— AIM OF THE EXERCISE —
Output the lines of the records below exactly as they appear, starting at the line that contains "Question: Is white perforated metal cart at center aimed" and ending at the line that contains "Question: Are white", with both of those lines included.

**** EXCERPTED RECORDS

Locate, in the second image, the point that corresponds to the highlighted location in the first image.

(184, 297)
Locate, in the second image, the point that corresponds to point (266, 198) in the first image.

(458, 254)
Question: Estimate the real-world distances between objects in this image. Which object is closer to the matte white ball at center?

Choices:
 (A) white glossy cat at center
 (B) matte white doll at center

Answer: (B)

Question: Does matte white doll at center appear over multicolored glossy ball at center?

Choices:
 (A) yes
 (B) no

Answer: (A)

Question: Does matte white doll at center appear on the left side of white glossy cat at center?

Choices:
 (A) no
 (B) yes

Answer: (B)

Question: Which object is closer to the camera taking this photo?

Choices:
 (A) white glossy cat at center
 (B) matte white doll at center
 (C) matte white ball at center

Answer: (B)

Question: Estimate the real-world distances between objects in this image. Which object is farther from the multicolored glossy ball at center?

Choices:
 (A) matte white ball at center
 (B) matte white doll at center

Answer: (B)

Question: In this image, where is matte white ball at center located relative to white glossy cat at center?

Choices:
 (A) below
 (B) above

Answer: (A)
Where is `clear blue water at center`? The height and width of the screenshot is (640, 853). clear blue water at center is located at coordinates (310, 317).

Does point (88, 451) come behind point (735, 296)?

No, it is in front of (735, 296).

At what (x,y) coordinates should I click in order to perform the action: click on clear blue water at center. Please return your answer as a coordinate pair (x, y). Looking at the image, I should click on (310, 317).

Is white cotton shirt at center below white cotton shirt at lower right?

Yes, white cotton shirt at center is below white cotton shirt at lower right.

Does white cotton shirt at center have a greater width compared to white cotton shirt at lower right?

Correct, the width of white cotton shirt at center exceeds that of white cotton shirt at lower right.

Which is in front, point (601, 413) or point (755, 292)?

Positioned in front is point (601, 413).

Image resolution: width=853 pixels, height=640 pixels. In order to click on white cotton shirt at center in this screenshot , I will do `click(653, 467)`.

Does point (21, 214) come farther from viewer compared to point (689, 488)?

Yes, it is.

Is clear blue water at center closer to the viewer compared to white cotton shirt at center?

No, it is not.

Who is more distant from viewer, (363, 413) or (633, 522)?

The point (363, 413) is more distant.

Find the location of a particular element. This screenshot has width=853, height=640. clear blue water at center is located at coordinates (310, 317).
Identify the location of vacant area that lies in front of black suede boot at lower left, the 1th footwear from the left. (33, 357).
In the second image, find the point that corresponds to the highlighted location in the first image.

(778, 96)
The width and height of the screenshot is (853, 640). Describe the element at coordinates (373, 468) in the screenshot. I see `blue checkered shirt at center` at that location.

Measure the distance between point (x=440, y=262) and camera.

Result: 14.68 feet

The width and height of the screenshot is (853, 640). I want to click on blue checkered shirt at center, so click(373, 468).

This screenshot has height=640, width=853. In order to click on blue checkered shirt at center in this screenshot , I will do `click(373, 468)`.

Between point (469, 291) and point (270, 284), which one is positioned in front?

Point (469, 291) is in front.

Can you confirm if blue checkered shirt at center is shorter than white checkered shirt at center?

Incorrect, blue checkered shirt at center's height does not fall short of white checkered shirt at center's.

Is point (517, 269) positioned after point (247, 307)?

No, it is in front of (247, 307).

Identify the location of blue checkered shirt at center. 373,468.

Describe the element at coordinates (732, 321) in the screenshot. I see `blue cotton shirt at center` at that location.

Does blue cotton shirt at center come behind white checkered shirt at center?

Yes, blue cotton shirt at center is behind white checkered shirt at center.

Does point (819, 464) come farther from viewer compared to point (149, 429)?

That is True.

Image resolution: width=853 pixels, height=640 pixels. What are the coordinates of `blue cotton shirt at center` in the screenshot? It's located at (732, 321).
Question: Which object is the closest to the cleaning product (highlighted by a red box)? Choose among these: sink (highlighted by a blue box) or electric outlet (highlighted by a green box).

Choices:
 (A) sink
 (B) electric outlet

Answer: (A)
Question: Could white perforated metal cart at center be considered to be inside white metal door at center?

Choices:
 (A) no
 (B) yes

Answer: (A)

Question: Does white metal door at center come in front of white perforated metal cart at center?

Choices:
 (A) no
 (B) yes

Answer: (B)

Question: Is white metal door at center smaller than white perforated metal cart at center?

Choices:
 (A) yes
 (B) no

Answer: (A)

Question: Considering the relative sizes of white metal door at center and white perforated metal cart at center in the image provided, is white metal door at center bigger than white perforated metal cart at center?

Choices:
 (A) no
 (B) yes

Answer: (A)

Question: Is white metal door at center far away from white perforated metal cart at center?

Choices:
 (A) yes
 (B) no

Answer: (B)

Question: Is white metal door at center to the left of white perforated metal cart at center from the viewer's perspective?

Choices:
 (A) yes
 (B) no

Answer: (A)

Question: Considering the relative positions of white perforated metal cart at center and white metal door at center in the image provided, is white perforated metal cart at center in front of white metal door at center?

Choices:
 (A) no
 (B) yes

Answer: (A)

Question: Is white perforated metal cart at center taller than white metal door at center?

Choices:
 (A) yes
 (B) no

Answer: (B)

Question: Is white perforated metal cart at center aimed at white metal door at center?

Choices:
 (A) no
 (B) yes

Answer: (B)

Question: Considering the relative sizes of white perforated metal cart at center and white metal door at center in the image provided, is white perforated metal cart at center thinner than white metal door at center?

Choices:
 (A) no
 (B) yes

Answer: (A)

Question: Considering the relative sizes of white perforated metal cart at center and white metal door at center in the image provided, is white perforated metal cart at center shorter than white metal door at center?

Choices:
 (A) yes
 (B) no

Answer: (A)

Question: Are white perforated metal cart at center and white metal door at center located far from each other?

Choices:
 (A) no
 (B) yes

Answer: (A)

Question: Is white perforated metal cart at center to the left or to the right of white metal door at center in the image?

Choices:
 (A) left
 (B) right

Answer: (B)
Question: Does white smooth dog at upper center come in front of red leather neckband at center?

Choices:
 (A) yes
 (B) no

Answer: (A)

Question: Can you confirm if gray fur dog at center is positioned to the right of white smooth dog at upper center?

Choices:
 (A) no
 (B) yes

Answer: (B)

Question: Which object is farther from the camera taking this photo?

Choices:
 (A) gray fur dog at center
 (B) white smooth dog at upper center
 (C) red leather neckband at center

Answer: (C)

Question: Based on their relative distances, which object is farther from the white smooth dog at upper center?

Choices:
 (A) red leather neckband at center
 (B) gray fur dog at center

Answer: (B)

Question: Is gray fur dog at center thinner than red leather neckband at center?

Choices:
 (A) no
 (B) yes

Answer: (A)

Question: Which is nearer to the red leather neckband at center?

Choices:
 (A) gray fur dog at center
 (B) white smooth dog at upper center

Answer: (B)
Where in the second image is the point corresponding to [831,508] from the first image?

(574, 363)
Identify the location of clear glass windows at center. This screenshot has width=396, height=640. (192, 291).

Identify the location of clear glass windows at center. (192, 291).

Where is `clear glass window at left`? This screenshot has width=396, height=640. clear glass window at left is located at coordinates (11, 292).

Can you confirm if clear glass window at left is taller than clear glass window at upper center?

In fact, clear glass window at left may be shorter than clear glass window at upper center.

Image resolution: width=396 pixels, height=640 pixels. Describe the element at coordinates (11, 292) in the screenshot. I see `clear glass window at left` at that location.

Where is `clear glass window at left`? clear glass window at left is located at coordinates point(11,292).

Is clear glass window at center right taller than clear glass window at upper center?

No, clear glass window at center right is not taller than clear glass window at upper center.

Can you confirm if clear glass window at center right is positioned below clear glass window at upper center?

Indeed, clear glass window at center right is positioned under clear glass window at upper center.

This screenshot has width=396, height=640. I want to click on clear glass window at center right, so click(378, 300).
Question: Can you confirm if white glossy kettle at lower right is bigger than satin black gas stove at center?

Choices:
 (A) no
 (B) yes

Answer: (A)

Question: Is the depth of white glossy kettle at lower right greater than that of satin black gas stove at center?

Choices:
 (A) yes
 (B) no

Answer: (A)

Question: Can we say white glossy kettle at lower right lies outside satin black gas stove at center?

********

— PROBLEM SOLUTION —
Question: Is white perforated metal cart at center aimed at white metal door at center?

Choices:
 (A) no
 (B) yes

Answer: (B)

Question: Considering the relative sizes of white perforated metal cart at center and white metal door at center in the image provided, is white perforated metal cart at center thinner than white metal door at center?

Choices:
 (A) no
 (B) yes

Answer: (A)

Question: Considering the relative sizes of white perforated metal cart at center and white metal door at center in the image provided, is white perforated metal cart at center shorter than white metal door at center?

Choices:
 (A) yes
 (B) no

Answer: (A)

Question: Are white perforated metal cart at center and white metal door at center located far from each other?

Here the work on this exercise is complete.